To-do item: Return exactly, with nothing added, the lines from the one that contains "(339, 127) = (468, 176): black" through the end of the listing below, pictures excluded.

Records for this exercise:
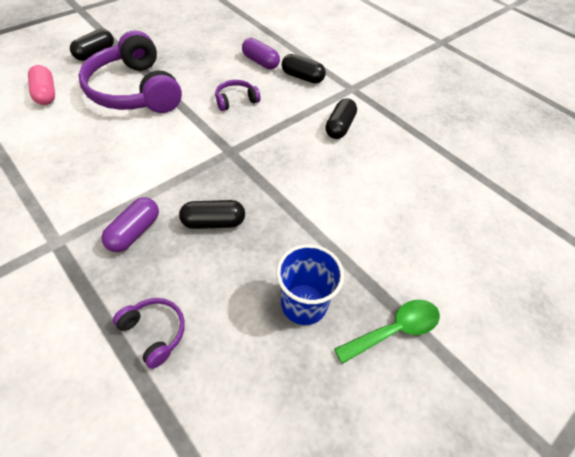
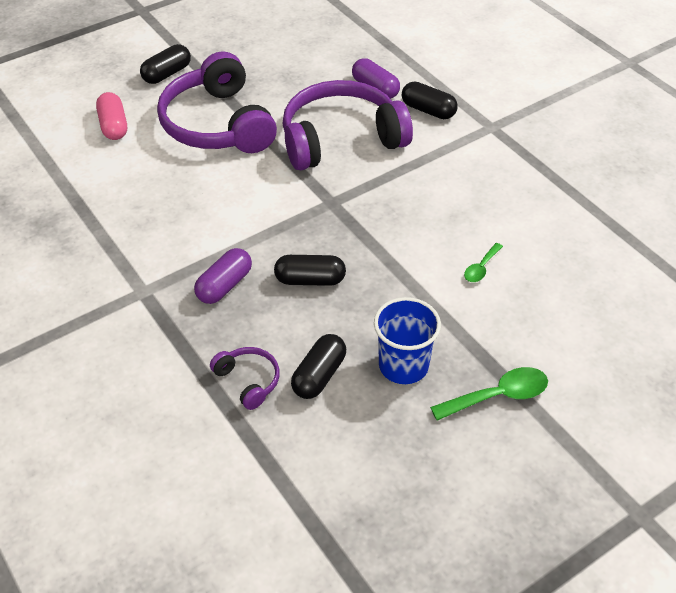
camera: 10 degrees right, 5 degrees down
(236, 100) = (341, 139): purple headphones -> purple headphones, size x2.30
(339, 127) = (468, 176): black capsule -> black capsule (319, 375)
(360, 203) = (481, 268): none -> green spoon

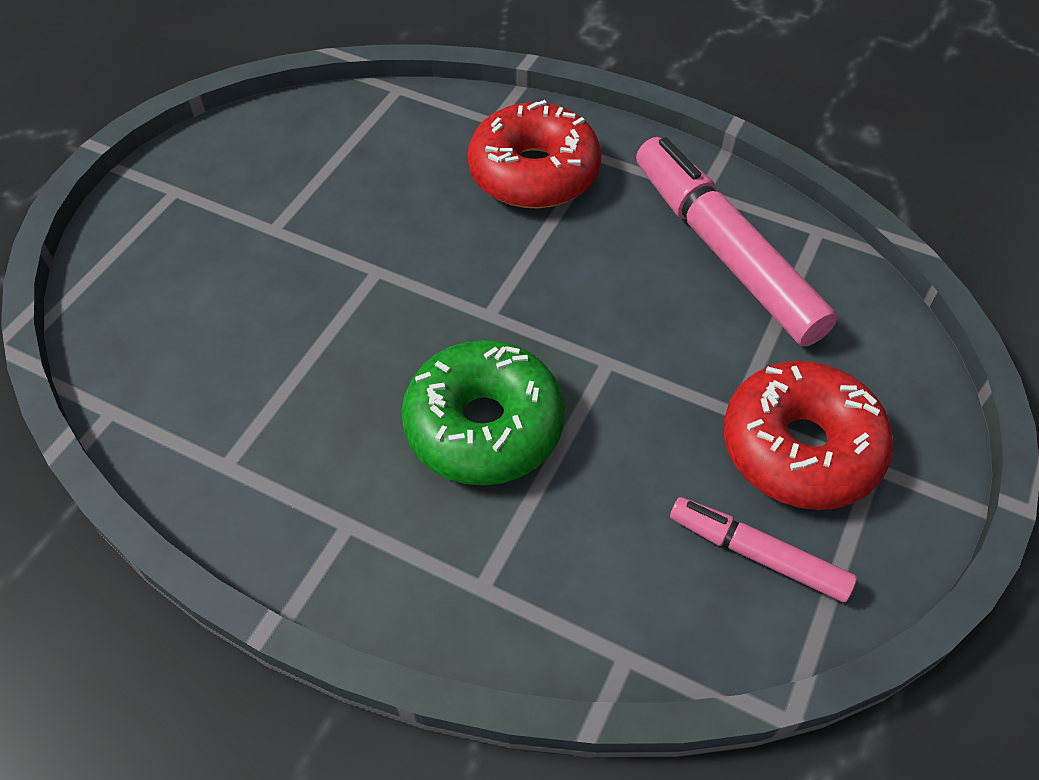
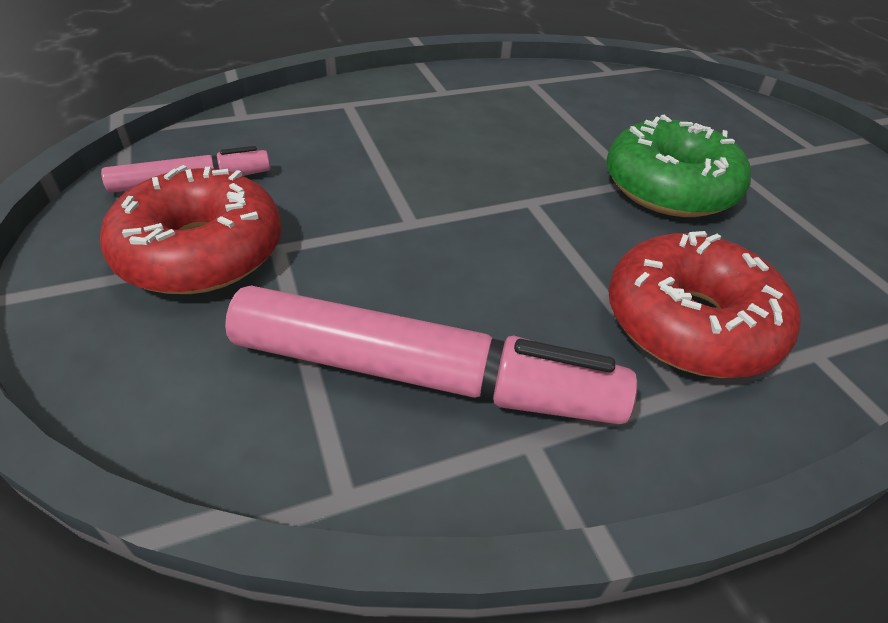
camera: 130 degrees right, 10 degrees down
(484, 426) = (438, 150): green donut -> green donut (669, 187)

The answer:
(339, 127) = (468, 176): black capsule -> black capsule (319, 375)
(360, 203) = (481, 268): none -> green spoon

camera: 130 degrees right, 10 degrees down
(484, 426) = (438, 150): green donut -> green donut (669, 187)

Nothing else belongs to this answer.